-------- Records for this exercise

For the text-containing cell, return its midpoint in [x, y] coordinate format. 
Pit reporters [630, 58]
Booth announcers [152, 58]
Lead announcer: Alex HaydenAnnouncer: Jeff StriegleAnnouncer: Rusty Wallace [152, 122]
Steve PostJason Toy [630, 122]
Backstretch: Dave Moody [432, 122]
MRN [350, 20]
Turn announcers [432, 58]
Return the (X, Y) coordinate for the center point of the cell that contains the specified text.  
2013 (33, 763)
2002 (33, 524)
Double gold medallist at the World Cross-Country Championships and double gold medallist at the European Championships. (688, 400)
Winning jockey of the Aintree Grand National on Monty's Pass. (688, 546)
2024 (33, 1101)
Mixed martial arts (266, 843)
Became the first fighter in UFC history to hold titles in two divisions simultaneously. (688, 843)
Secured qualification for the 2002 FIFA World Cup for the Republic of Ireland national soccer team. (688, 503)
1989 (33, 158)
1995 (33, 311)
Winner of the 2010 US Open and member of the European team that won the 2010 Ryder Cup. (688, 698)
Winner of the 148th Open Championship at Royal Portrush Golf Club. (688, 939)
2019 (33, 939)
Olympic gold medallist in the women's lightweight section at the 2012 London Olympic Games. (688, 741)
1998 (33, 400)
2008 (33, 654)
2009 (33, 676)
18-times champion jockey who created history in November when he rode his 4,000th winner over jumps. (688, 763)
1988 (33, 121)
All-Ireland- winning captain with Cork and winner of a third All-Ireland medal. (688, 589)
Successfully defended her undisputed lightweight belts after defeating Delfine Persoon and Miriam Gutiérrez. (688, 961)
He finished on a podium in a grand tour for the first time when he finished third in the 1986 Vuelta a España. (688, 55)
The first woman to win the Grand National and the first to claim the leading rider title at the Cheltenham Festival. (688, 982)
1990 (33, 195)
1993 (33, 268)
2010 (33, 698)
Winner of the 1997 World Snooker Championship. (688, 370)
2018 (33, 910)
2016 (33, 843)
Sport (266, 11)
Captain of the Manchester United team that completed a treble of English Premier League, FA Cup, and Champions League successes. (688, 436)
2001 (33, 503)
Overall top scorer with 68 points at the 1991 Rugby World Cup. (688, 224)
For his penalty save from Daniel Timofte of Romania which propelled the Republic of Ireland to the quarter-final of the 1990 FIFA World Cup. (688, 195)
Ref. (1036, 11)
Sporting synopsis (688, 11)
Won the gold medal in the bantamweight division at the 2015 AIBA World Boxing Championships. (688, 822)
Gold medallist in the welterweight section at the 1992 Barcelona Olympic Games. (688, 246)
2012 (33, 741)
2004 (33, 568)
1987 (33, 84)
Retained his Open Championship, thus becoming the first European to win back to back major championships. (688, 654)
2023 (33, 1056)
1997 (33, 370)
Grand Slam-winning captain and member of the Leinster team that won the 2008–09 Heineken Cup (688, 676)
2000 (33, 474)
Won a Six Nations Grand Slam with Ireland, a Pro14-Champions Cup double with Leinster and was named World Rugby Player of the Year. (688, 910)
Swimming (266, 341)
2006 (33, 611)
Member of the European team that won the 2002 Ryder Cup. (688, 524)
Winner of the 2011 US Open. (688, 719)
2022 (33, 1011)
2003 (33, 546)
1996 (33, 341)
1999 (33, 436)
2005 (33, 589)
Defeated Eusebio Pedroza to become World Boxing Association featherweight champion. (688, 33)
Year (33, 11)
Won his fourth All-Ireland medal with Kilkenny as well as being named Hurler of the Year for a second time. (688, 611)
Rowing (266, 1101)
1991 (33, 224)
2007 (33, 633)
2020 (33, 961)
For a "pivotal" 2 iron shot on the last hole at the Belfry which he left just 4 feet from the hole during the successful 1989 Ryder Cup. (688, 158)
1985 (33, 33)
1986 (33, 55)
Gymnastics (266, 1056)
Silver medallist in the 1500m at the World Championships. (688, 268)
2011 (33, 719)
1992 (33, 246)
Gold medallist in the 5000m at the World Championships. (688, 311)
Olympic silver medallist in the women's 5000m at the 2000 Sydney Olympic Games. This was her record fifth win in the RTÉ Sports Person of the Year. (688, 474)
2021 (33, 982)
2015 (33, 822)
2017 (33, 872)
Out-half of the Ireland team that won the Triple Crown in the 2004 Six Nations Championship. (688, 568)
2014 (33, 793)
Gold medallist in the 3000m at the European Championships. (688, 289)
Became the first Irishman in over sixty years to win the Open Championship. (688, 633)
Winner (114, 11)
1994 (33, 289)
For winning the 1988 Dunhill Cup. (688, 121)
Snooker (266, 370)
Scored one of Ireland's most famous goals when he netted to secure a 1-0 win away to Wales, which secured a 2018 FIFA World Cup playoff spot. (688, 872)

----------------

What is needed
Can you rewrite every one of the records above, replacing "soccer" with "football" and leaving everything else unchanged?

Exercise result
For the text-containing cell, return its midpoint in [x, y] coordinate format. 
Pit reporters [630, 58]
Booth announcers [152, 58]
Lead announcer: Alex HaydenAnnouncer: Jeff StriegleAnnouncer: Rusty Wallace [152, 122]
Steve PostJason Toy [630, 122]
Backstretch: Dave Moody [432, 122]
MRN [350, 20]
Turn announcers [432, 58]
Return the (X, Y) coordinate for the center point of the cell that contains the specified text.  
2013 (33, 763)
2002 (33, 524)
Double gold medallist at the World Cross-Country Championships and double gold medallist at the European Championships. (688, 400)
Winning jockey of the Aintree Grand National on Monty's Pass. (688, 546)
2024 (33, 1101)
Mixed martial arts (266, 843)
Became the first fighter in UFC history to hold titles in two divisions simultaneously. (688, 843)
Secured qualification for the 2002 FIFA World Cup for the Republic of Ireland national football team. (688, 503)
1989 (33, 158)
1995 (33, 311)
Winner of the 2010 US Open and member of the European team that won the 2010 Ryder Cup. (688, 698)
Winner of the 148th Open Championship at Royal Portrush Golf Club. (688, 939)
2019 (33, 939)
Olympic gold medallist in the women's lightweight section at the 2012 London Olympic Games. (688, 741)
1998 (33, 400)
2008 (33, 654)
2009 (33, 676)
18-times champion jockey who created history in November when he rode his 4,000th winner over jumps. (688, 763)
1988 (33, 121)
All-Ireland- winning captain with Cork and winner of a third All-Ireland medal. (688, 589)
Successfully defended her undisputed lightweight belts after defeating Delfine Persoon and Miriam Gutiérrez. (688, 961)
He finished on a podium in a grand tour for the first time when he finished third in the 1986 Vuelta a España. (688, 55)
The first woman to win the Grand National and the first to claim the leading rider title at the Cheltenham Festival. (688, 982)
1990 (33, 195)
1993 (33, 268)
2010 (33, 698)
Winner of the 1997 World Snooker Championship. (688, 370)
2018 (33, 910)
2016 (33, 843)
Sport (266, 11)
Captain of the Manchester United team that completed a treble of English Premier League, FA Cup, and Champions League successes. (688, 436)
2001 (33, 503)
Overall top scorer with 68 points at the 1991 Rugby World Cup. (688, 224)
For his penalty save from Daniel Timofte of Romania which propelled the Republic of Ireland to the quarter-final of the 1990 FIFA World Cup. (688, 195)
Ref. (1036, 11)
Sporting synopsis (688, 11)
Won the gold medal in the bantamweight division at the 2015 AIBA World Boxing Championships. (688, 822)
Gold medallist in the welterweight section at the 1992 Barcelona Olympic Games. (688, 246)
2012 (33, 741)
2004 (33, 568)
1987 (33, 84)
Retained his Open Championship, thus becoming the first European to win back to back major championships. (688, 654)
2023 (33, 1056)
1997 (33, 370)
Grand Slam-winning captain and member of the Leinster team that won the 2008–09 Heineken Cup (688, 676)
2000 (33, 474)
Won a Six Nations Grand Slam with Ireland, a Pro14-Champions Cup double with Leinster and was named World Rugby Player of the Year. (688, 910)
Swimming (266, 341)
2006 (33, 611)
Member of the European team that won the 2002 Ryder Cup. (688, 524)
Winner of the 2011 US Open. (688, 719)
2022 (33, 1011)
2003 (33, 546)
1996 (33, 341)
1999 (33, 436)
2005 (33, 589)
Defeated Eusebio Pedroza to become World Boxing Association featherweight champion. (688, 33)
Year (33, 11)
Won his fourth All-Ireland medal with Kilkenny as well as being named Hurler of the Year for a second time. (688, 611)
Rowing (266, 1101)
1991 (33, 224)
2007 (33, 633)
2020 (33, 961)
For a "pivotal" 2 iron shot on the last hole at the Belfry which he left just 4 feet from the hole during the successful 1989 Ryder Cup. (688, 158)
1985 (33, 33)
1986 (33, 55)
Gymnastics (266, 1056)
Silver medallist in the 1500m at the World Championships. (688, 268)
2011 (33, 719)
1992 (33, 246)
Gold medallist in the 5000m at the World Championships. (688, 311)
Olympic silver medallist in the women's 5000m at the 2000 Sydney Olympic Games. This was her record fifth win in the RTÉ Sports Person of the Year. (688, 474)
2021 (33, 982)
2015 (33, 822)
2017 (33, 872)
Out-half of the Ireland team that won the Triple Crown in the 2004 Six Nations Championship. (688, 568)
2014 (33, 793)
Gold medallist in the 3000m at the European Championships. (688, 289)
Became the first Irishman in over sixty years to win the Open Championship. (688, 633)
Winner (114, 11)
1994 (33, 289)
For winning the 1988 Dunhill Cup. (688, 121)
Snooker (266, 370)
Scored one of Ireland's most famous goals when he netted to secure a 1-0 win away to Wales, which secured a 2018 FIFA World Cup playoff spot. (688, 872)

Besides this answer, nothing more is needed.